*** DATASET EXCERPT ***

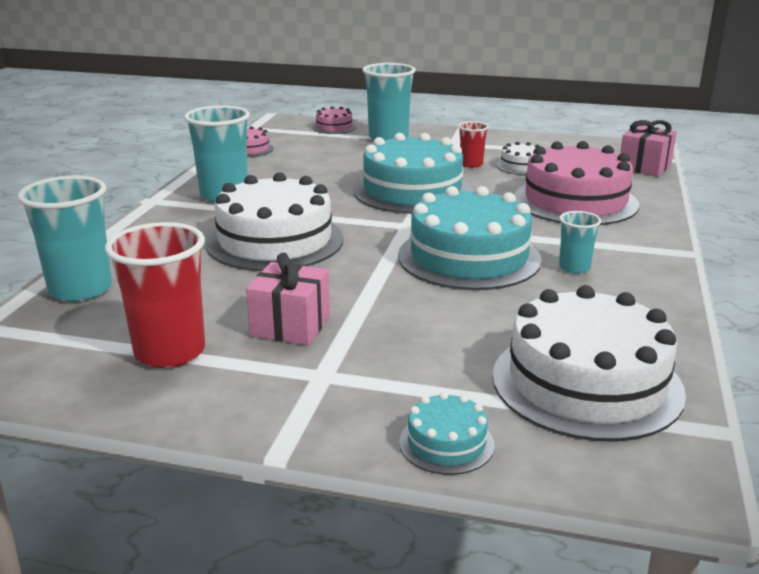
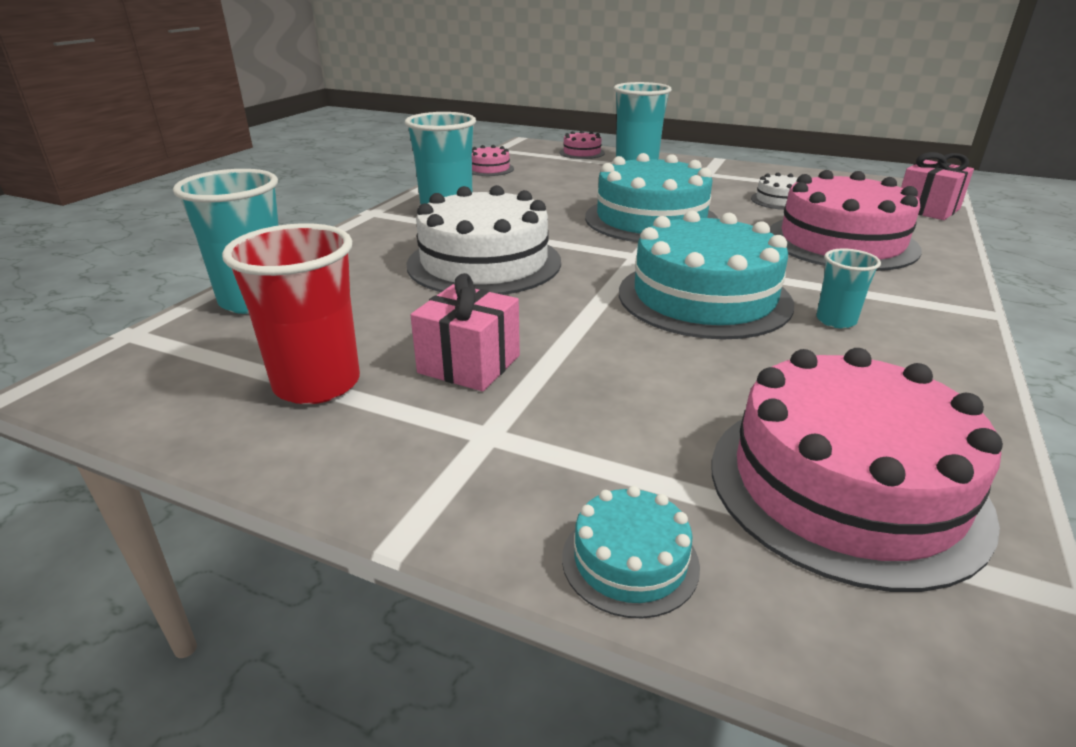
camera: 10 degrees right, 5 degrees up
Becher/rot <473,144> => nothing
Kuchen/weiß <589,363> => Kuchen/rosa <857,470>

*** End of DATASET EXCERPT ***

ACTIVITY =>
Give the listing again exactly, minus its images.

TASK ANSWER =>
camera: 10 degrees right, 5 degrees up
Becher/rot <473,144> => nothing
Kuchen/weiß <589,363> => Kuchen/rosa <857,470>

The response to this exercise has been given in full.